• DATA IN THIS EXERCISE:
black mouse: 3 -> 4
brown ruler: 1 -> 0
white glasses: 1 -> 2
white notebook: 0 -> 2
...
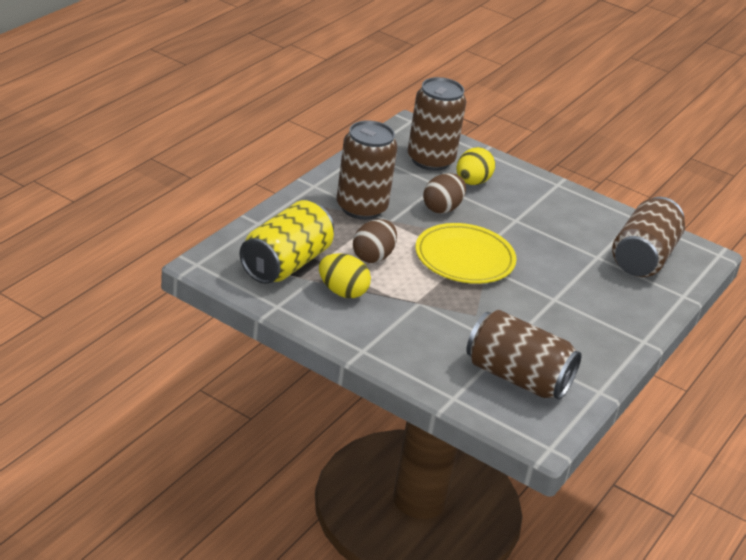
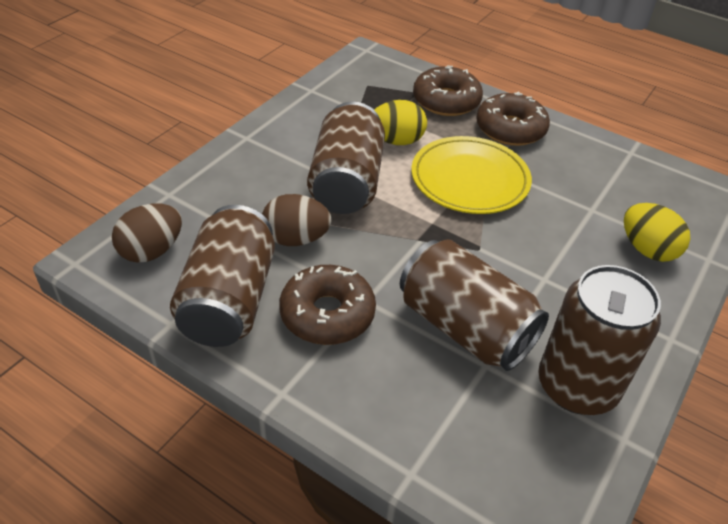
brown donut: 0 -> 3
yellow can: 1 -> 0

• ASSIGNMENT: Would you copy, unchanged, the stretch of the records above that begins at the line containing "black mouse: 3 -> 4" and ends at the line containing "white notebook: 0 -> 2", and only that?

• SOLUTION FOR THIS PROBLEM:
black mouse: 3 -> 4
brown ruler: 1 -> 0
white glasses: 1 -> 2
white notebook: 0 -> 2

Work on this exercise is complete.